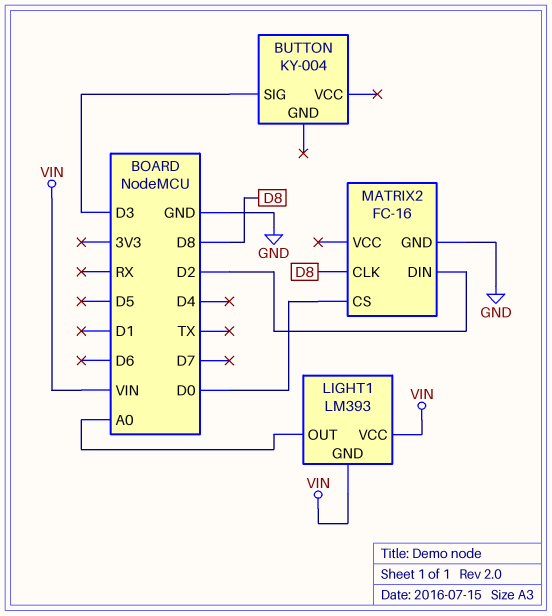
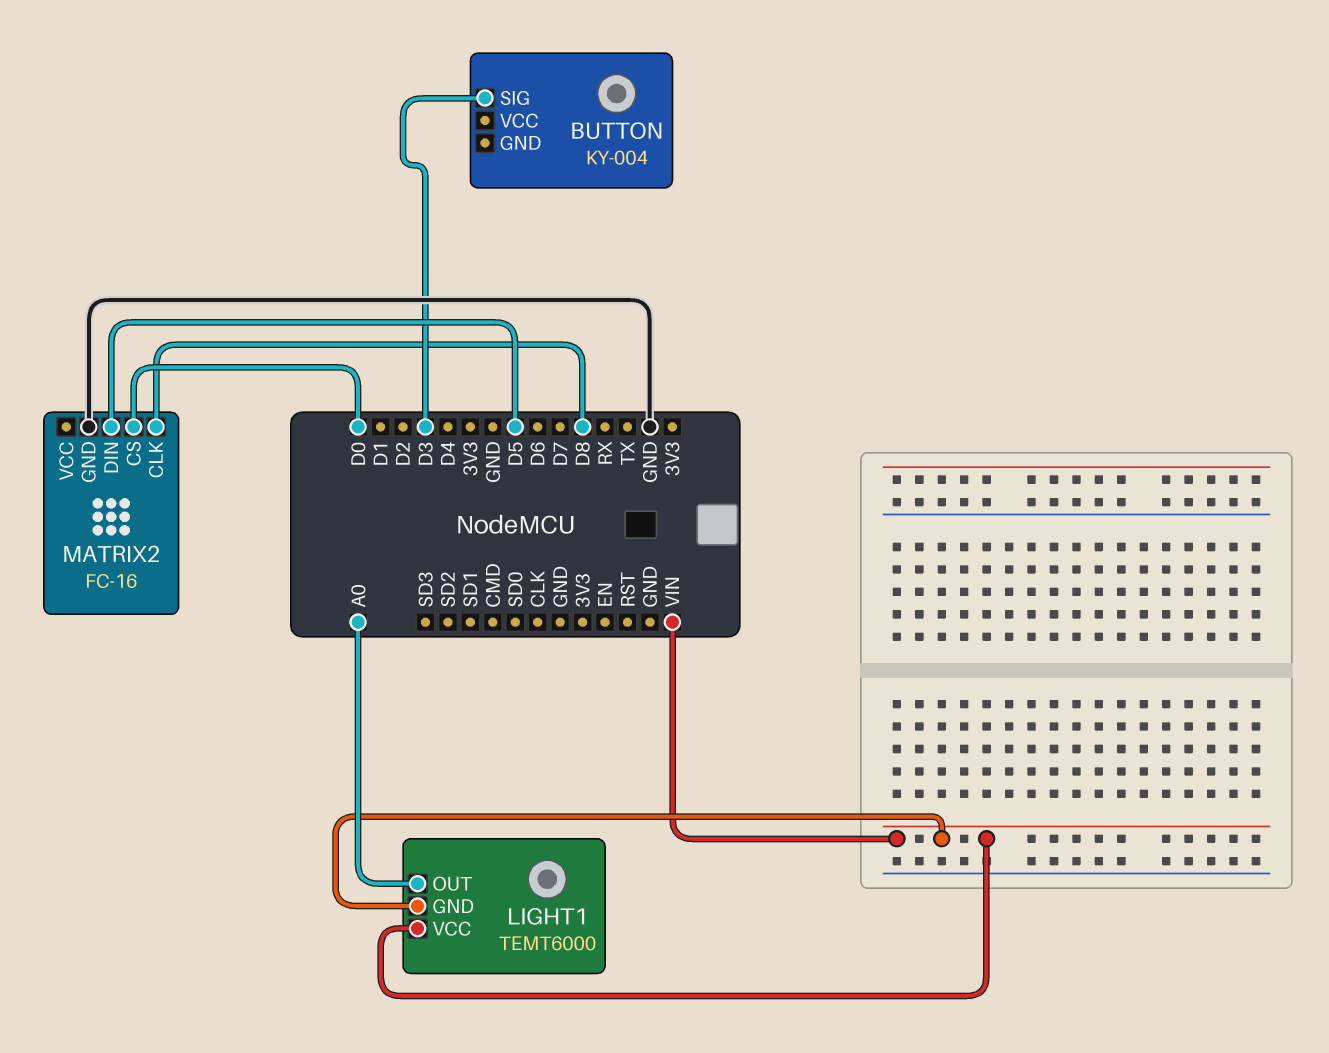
LIGHT1: LM393 -> TEMT6000
MATRIX2 pin DIN: D2 -> D5

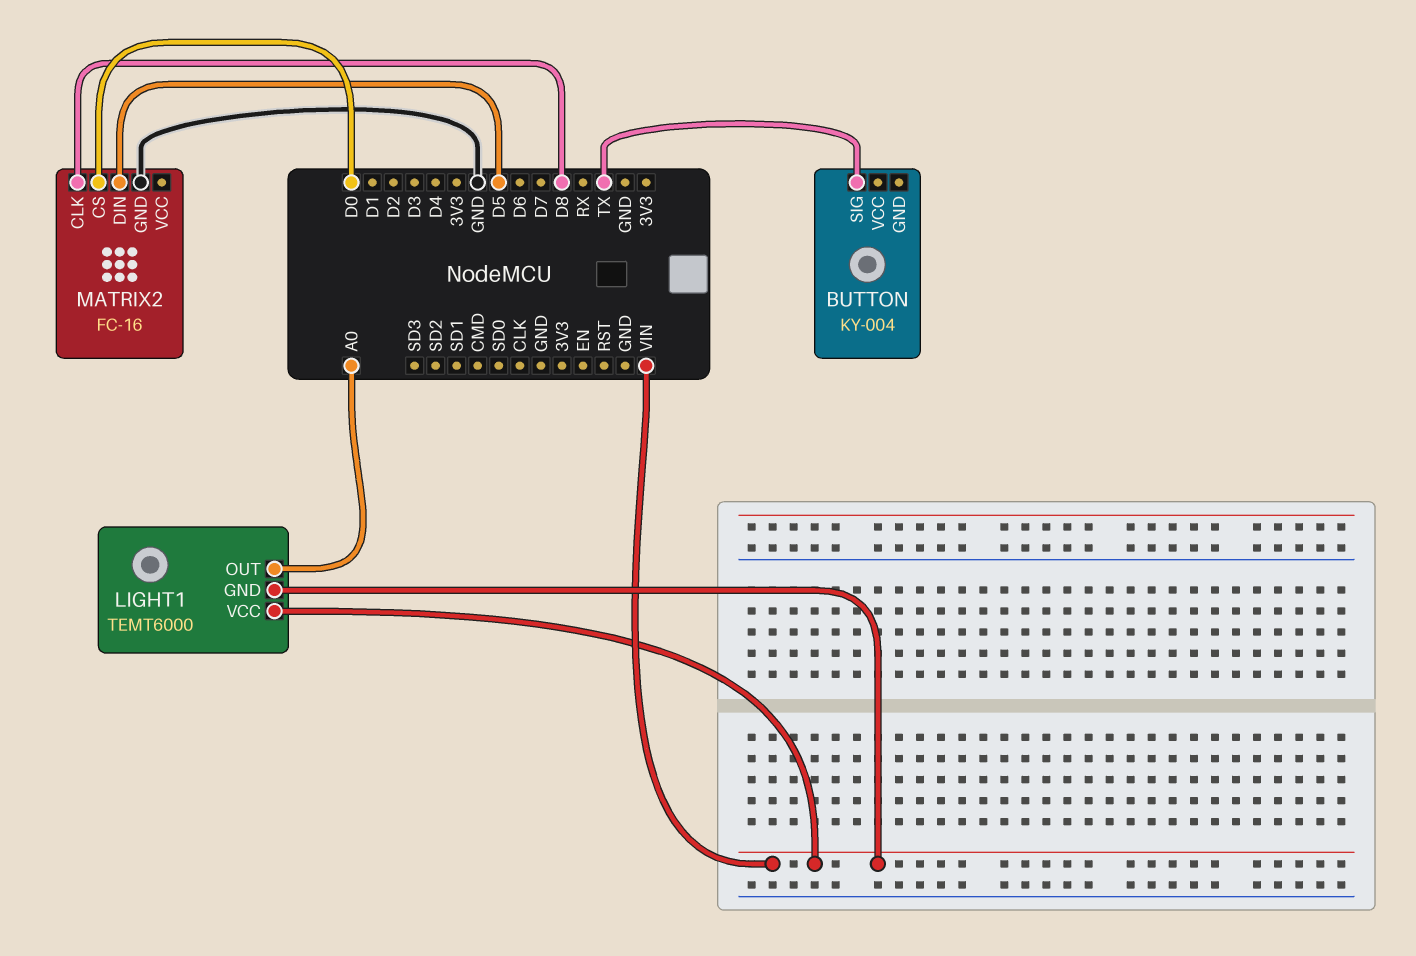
BUTTON pin SIG: D3 -> TX

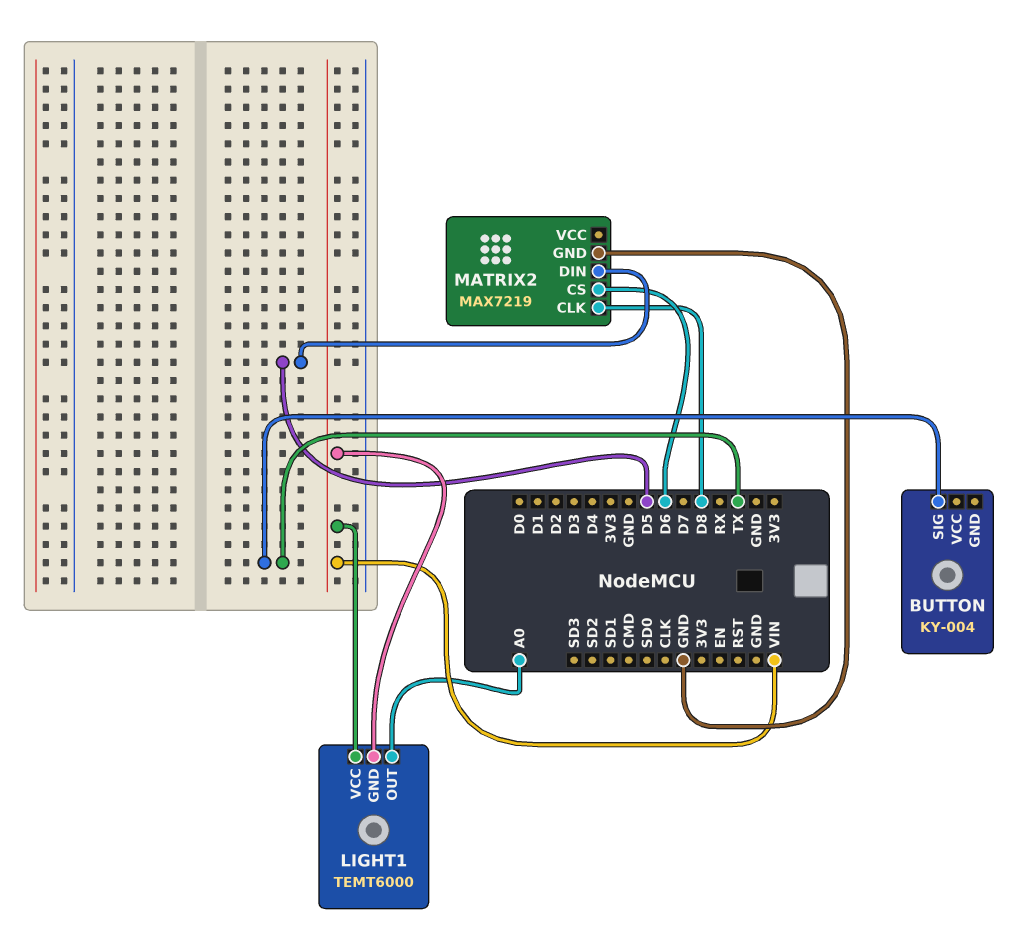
MATRIX2: FC-16 -> MAX7219
MATRIX2 pin CS: D0 -> D6

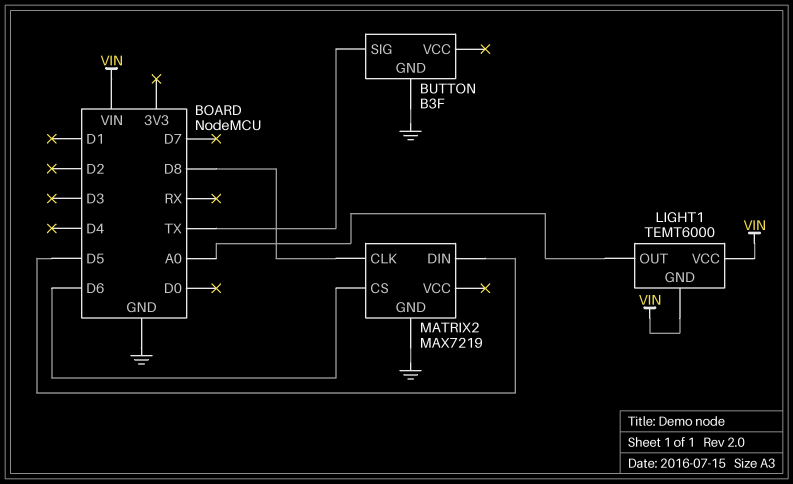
BUTTON: KY-004 -> B3F
BUTTON pin GND: none -> GND

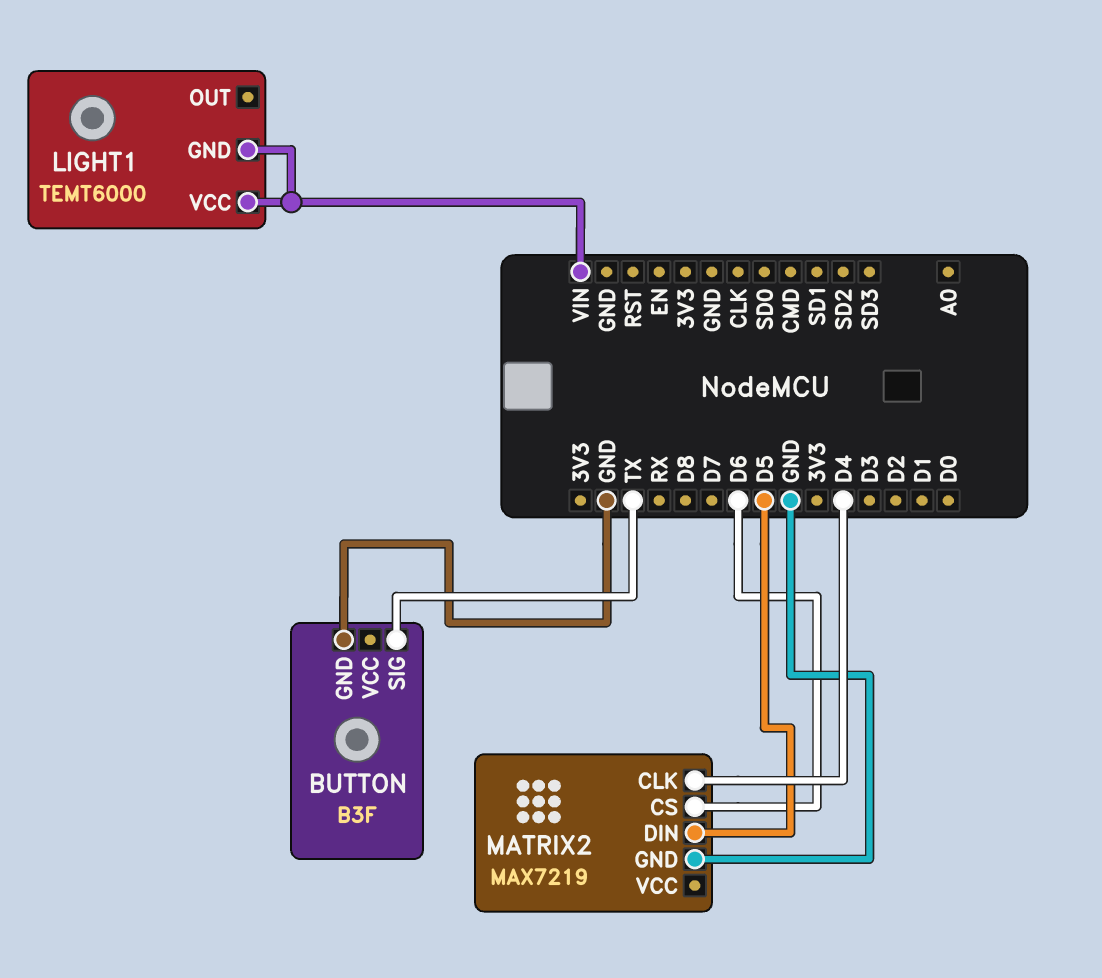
LIGHT1 pin OUT: A0 -> none
MATRIX2 pin CLK: D8 -> D4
____________________
### WHAT IS BEING ASKED
In the entries above, find each line with "none" and list it.

### SOLVED PROBLEM
BUTTON pin GND: none -> GND
LIGHT1 pin OUT: A0 -> none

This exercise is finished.